- Data items:
____

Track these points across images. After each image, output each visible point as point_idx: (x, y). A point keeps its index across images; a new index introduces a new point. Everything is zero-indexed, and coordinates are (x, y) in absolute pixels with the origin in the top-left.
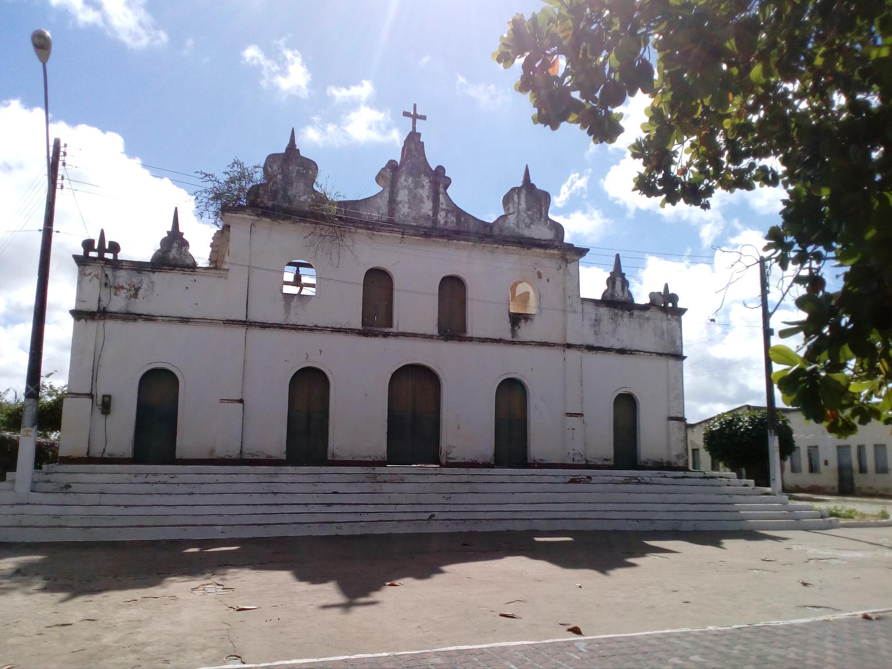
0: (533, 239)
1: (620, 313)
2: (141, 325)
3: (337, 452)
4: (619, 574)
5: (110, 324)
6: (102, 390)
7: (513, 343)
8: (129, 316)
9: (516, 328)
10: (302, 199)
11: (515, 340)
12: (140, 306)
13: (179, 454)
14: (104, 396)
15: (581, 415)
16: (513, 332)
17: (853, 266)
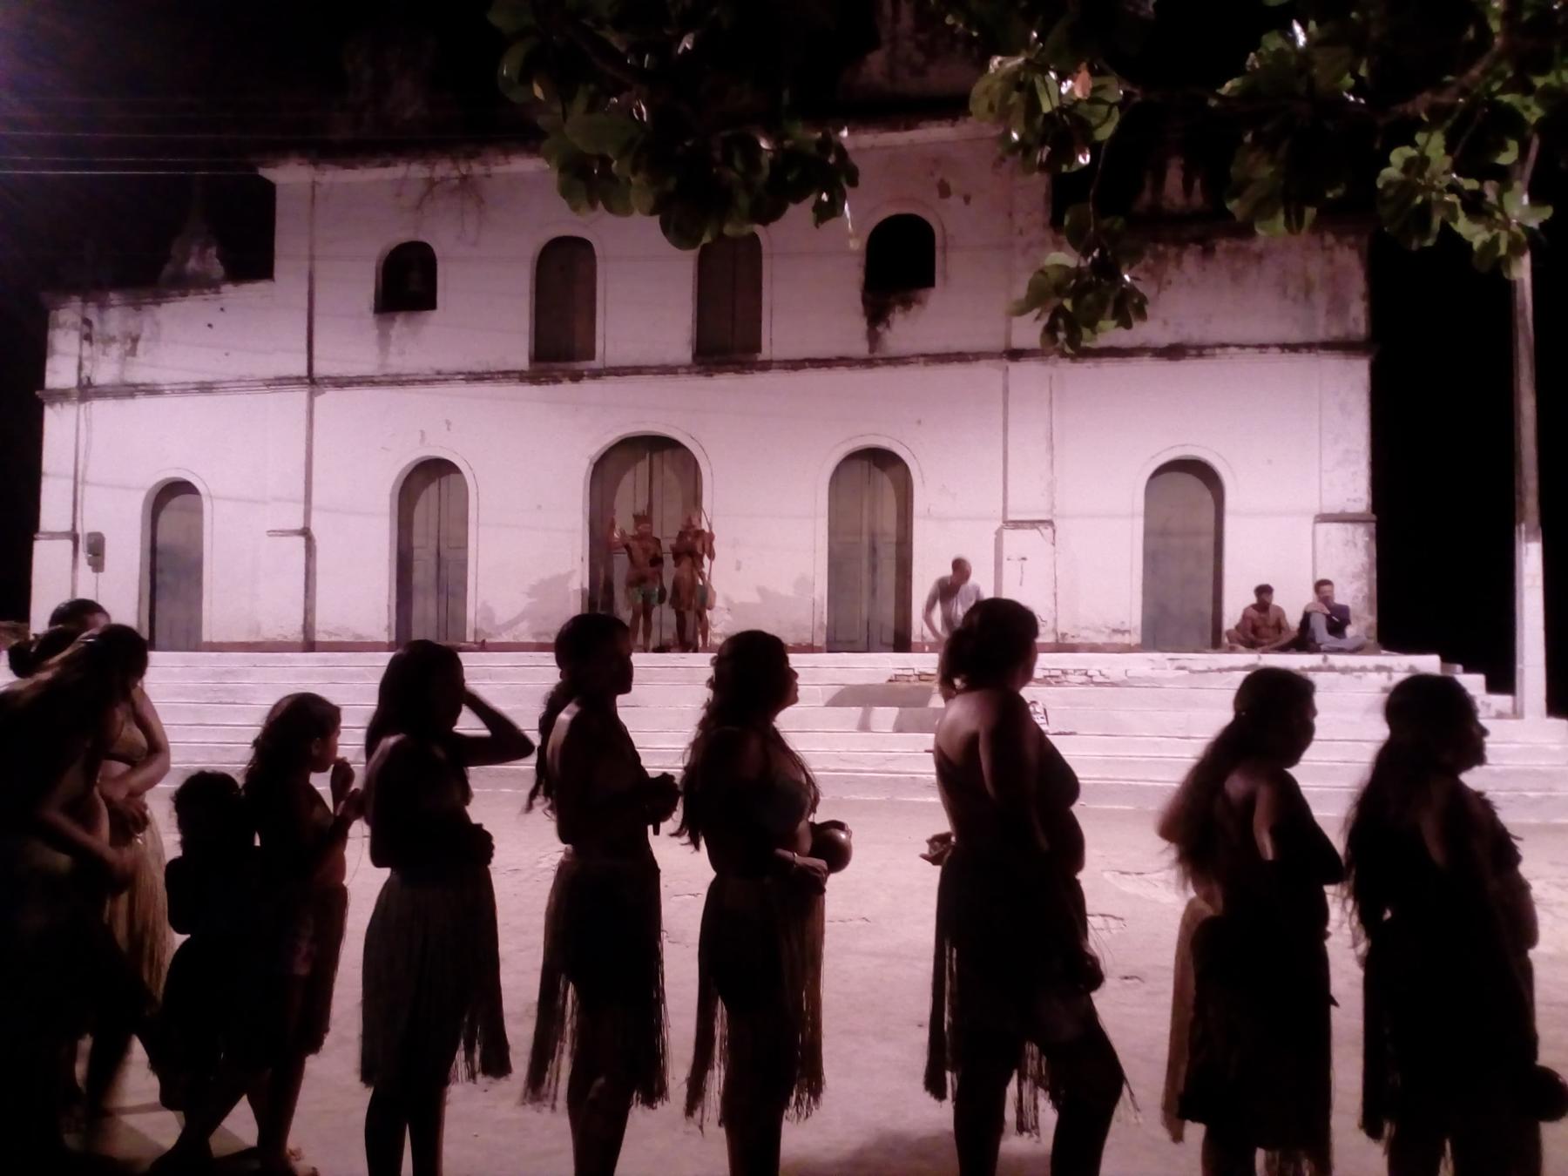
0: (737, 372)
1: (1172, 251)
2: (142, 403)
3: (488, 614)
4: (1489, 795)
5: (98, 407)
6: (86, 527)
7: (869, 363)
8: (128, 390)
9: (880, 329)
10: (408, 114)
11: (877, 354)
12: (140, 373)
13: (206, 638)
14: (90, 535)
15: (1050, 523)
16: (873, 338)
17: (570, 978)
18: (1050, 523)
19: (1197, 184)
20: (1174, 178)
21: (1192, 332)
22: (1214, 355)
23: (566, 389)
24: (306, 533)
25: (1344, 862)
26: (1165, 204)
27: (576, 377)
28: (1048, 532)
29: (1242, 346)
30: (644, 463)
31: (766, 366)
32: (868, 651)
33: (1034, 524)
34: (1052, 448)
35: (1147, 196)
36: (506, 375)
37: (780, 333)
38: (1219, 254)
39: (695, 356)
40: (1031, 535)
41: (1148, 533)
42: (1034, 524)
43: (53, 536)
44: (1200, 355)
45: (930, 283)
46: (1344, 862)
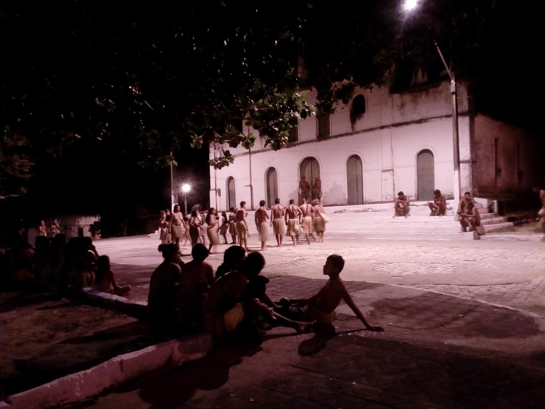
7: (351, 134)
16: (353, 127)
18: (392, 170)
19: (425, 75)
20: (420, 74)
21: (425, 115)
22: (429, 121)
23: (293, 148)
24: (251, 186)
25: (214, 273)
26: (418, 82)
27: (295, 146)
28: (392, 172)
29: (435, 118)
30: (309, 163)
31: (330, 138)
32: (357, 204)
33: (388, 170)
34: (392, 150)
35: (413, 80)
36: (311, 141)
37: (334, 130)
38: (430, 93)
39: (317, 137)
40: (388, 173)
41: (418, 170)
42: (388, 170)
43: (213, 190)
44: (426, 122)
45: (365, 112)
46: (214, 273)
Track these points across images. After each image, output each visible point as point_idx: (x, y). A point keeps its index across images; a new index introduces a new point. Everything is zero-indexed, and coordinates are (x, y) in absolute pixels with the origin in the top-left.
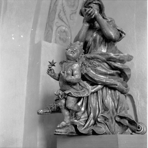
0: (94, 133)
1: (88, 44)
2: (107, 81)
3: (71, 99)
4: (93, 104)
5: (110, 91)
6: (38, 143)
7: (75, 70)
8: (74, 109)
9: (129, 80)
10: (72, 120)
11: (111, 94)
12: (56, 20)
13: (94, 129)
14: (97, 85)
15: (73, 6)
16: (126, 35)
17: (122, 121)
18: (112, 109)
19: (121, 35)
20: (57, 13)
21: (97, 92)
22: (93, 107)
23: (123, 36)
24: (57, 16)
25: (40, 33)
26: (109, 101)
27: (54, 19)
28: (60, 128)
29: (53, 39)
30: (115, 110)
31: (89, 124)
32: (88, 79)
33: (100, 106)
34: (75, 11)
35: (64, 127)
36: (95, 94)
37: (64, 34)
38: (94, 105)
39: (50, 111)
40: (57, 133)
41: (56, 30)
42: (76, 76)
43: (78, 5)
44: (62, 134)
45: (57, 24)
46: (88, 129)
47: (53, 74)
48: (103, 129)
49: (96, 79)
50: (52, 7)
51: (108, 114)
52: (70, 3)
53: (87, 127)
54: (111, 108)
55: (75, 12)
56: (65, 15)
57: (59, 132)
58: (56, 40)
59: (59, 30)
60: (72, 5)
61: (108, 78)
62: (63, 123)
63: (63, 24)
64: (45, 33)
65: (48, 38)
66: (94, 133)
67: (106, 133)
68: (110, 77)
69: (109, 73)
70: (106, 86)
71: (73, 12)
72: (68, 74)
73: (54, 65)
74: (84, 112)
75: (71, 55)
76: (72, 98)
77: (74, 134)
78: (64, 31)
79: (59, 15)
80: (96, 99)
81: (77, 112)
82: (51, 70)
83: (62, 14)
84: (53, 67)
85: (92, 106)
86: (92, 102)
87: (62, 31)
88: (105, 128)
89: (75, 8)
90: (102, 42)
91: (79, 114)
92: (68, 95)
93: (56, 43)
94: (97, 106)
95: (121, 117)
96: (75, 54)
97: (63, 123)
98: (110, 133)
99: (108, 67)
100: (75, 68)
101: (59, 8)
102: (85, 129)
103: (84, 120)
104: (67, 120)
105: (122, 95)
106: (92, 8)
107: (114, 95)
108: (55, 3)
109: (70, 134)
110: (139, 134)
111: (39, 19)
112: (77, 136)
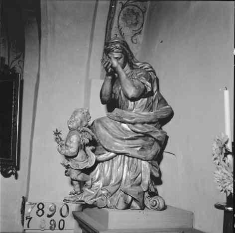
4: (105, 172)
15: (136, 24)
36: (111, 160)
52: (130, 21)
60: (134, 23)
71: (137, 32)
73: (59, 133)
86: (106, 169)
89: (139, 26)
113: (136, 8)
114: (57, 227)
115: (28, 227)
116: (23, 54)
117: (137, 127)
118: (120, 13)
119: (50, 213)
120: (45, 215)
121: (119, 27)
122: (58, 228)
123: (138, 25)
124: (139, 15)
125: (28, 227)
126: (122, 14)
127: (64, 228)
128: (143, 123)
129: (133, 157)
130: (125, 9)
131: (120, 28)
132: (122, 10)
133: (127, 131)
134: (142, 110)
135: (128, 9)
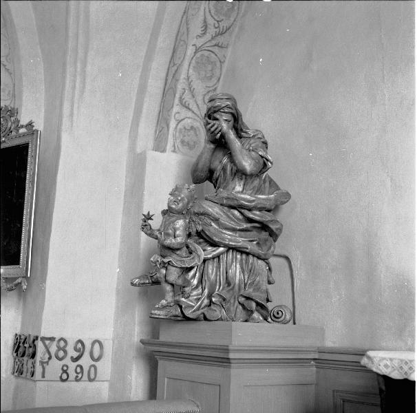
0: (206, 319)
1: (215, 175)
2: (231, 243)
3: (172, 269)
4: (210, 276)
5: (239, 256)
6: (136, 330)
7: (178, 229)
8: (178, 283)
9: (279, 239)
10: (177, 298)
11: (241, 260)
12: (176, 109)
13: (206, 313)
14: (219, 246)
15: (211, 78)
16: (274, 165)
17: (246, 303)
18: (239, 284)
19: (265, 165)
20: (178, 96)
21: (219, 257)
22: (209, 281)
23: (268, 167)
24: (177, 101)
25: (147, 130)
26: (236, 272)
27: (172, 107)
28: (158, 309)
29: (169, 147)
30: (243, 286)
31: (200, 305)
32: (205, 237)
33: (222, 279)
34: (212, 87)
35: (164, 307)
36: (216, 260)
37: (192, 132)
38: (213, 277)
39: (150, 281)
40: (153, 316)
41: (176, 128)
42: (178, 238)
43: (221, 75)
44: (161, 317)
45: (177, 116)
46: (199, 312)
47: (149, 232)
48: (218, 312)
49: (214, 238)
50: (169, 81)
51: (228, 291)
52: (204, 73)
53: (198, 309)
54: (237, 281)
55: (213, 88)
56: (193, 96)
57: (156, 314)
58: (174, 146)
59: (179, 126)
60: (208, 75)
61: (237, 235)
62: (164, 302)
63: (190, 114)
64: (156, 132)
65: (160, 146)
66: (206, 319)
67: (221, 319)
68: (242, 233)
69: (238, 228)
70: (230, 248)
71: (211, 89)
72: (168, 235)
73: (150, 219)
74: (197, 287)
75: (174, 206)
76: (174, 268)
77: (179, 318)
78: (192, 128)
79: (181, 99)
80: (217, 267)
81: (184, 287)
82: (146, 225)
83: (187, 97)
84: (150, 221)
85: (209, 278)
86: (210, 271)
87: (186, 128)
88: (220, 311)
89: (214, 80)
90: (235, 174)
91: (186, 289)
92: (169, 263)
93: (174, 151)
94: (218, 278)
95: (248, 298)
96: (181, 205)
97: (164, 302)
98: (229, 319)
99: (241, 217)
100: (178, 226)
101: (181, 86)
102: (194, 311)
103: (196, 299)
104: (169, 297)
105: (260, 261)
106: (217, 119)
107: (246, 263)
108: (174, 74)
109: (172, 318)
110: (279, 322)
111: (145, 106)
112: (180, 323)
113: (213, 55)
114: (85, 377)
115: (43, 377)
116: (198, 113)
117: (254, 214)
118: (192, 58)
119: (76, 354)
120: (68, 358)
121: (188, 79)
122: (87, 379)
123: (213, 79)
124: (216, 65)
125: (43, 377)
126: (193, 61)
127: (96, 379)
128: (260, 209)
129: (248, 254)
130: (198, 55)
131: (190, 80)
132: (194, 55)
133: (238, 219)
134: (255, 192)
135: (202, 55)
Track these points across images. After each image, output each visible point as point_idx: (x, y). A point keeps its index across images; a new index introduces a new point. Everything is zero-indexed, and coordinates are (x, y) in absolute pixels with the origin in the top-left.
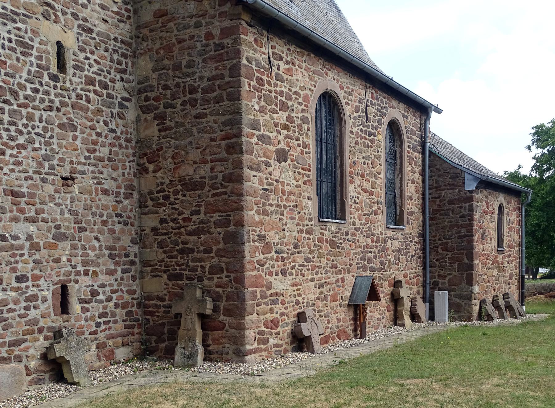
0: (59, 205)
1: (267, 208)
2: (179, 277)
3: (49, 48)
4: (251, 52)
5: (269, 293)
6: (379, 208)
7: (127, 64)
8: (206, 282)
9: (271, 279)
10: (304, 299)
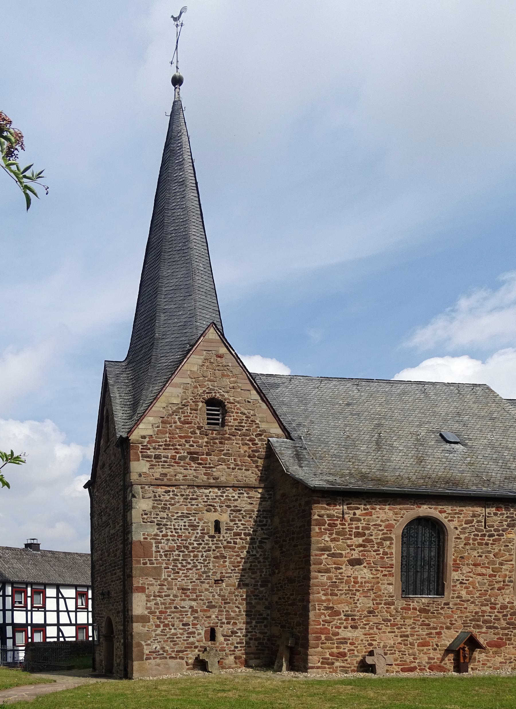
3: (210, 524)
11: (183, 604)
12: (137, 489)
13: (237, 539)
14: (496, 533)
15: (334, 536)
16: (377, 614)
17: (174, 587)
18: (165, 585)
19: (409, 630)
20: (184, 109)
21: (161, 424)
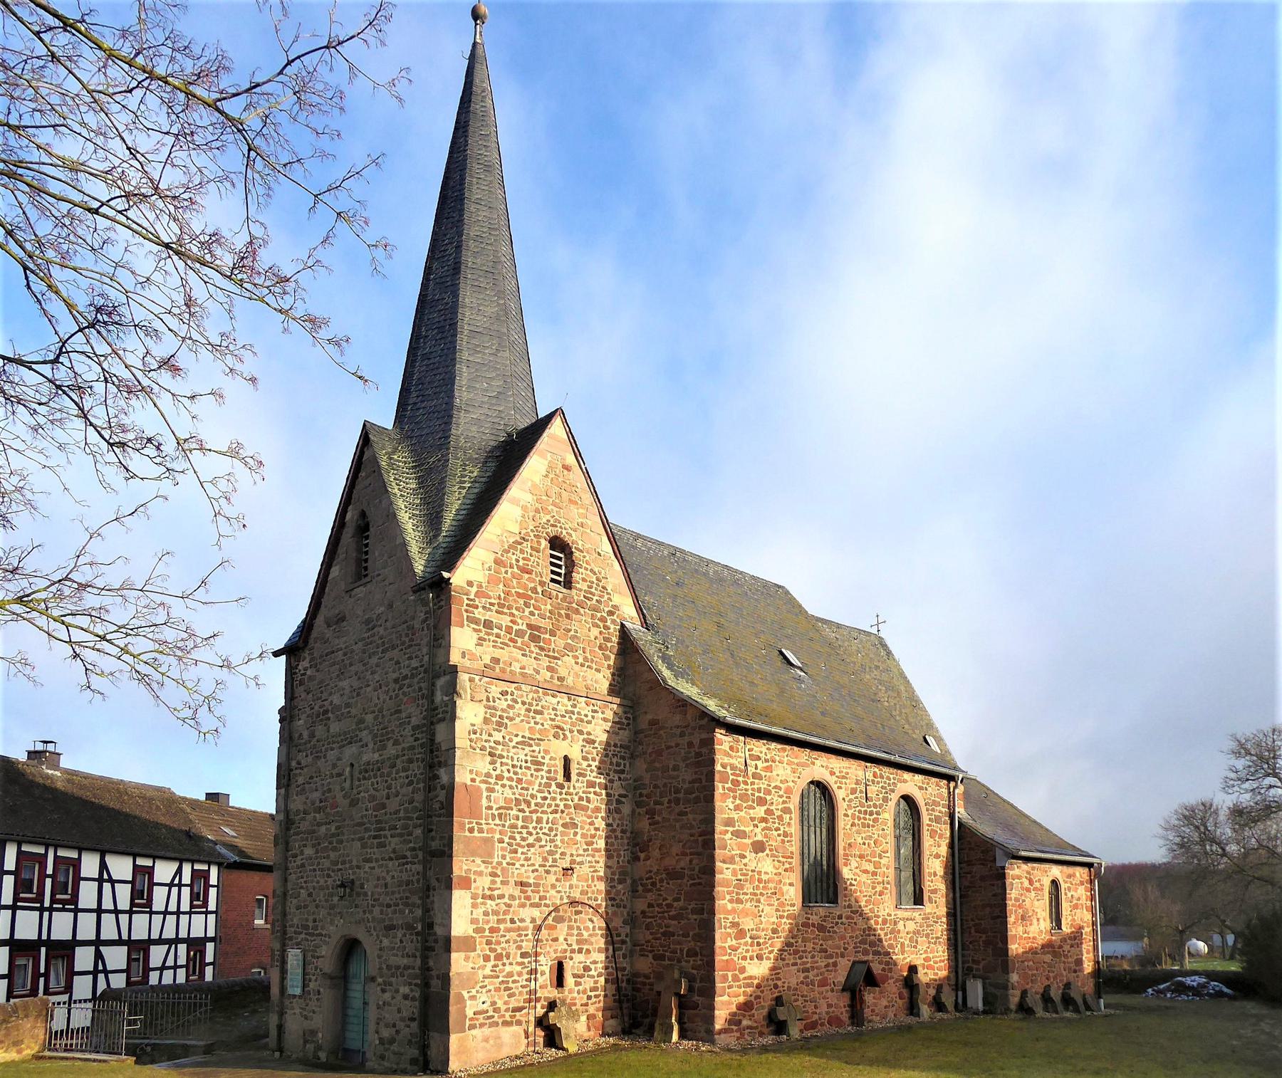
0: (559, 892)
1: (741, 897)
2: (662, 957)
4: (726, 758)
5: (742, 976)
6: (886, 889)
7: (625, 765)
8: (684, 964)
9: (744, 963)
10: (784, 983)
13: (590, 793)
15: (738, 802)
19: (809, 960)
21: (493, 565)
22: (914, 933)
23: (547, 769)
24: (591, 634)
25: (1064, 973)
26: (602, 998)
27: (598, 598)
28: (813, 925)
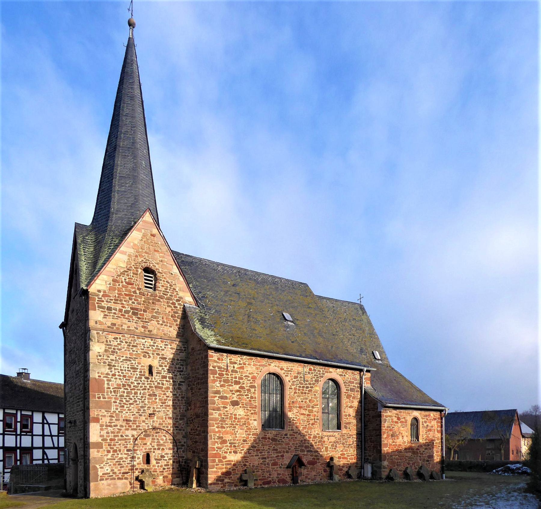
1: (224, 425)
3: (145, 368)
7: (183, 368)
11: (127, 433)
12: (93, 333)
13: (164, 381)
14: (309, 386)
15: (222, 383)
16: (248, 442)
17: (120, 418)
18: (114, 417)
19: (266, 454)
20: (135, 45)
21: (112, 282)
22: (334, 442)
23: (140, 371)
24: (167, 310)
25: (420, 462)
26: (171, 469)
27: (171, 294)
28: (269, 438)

____

- What the exercise asks:
Copy out every line from the one containing "113: (136, 8)" through the one containing "129: (248, 254)", keeping both end lines. Leave the picture lines out of your copy.

- Written response:
113: (136, 8)
114: (57, 227)
115: (28, 227)
116: (23, 54)
117: (137, 127)
118: (120, 13)
119: (50, 213)
120: (45, 215)
121: (119, 27)
122: (58, 228)
123: (138, 25)
124: (139, 15)
125: (28, 227)
126: (122, 14)
127: (64, 228)
128: (143, 123)
129: (133, 157)
130: (125, 9)
131: (120, 28)
132: (122, 10)
133: (127, 131)
134: (142, 110)
135: (128, 9)
0: (206, 319)
1: (215, 175)
2: (231, 243)
3: (172, 269)
4: (210, 276)
5: (239, 256)
6: (136, 330)
7: (178, 229)
8: (178, 283)
9: (279, 239)
10: (177, 298)
11: (241, 260)
12: (176, 109)
13: (206, 313)
14: (219, 246)
15: (211, 78)
16: (274, 165)
17: (246, 303)
18: (239, 284)
19: (265, 165)
20: (178, 96)
21: (219, 257)
22: (209, 281)
23: (268, 167)
24: (177, 101)
25: (147, 130)
26: (236, 272)
27: (172, 107)
28: (158, 309)
29: (169, 147)
30: (243, 286)
31: (200, 305)
32: (205, 237)
33: (222, 279)
34: (212, 87)
35: (164, 307)
36: (216, 260)
37: (192, 132)
38: (213, 277)
39: (150, 281)
40: (153, 316)
41: (176, 128)
42: (178, 238)
43: (221, 75)
44: (161, 317)
45: (177, 116)
46: (199, 312)
47: (149, 232)
48: (218, 312)
49: (214, 238)
50: (169, 81)
51: (228, 291)
52: (204, 73)
53: (198, 309)
54: (237, 281)
55: (213, 88)
56: (193, 96)
57: (156, 314)
58: (174, 146)
59: (179, 126)
60: (208, 75)
61: (237, 235)
62: (164, 302)
63: (190, 114)
64: (156, 132)
65: (160, 146)
66: (206, 319)
67: (221, 319)
68: (242, 233)
69: (238, 228)
70: (230, 248)
71: (211, 89)
72: (168, 235)
73: (150, 219)
74: (197, 287)
75: (174, 206)
76: (174, 268)
77: (179, 318)
78: (192, 128)
79: (181, 99)
80: (217, 267)
81: (184, 287)
82: (146, 225)
83: (187, 97)
84: (150, 221)
85: (209, 278)
86: (210, 271)
87: (186, 128)
88: (220, 311)
89: (214, 80)
90: (235, 174)
91: (186, 289)
92: (169, 263)
93: (174, 151)
94: (218, 278)
95: (248, 298)
96: (181, 205)
97: (164, 302)
98: (229, 319)
99: (241, 217)
100: (178, 226)
101: (181, 86)
102: (194, 311)
103: (196, 299)
104: (169, 297)
105: (260, 261)
106: (217, 119)
107: (246, 263)
108: (174, 74)
109: (172, 318)
110: (279, 322)
111: (145, 106)
112: (180, 323)
113: (213, 55)
114: (85, 377)
115: (43, 377)
116: (198, 113)
117: (254, 214)
118: (192, 58)
119: (76, 354)
120: (68, 358)
121: (188, 79)
122: (87, 379)
123: (213, 79)
124: (216, 65)
125: (43, 377)
126: (193, 61)
127: (96, 379)
128: (260, 209)
129: (248, 254)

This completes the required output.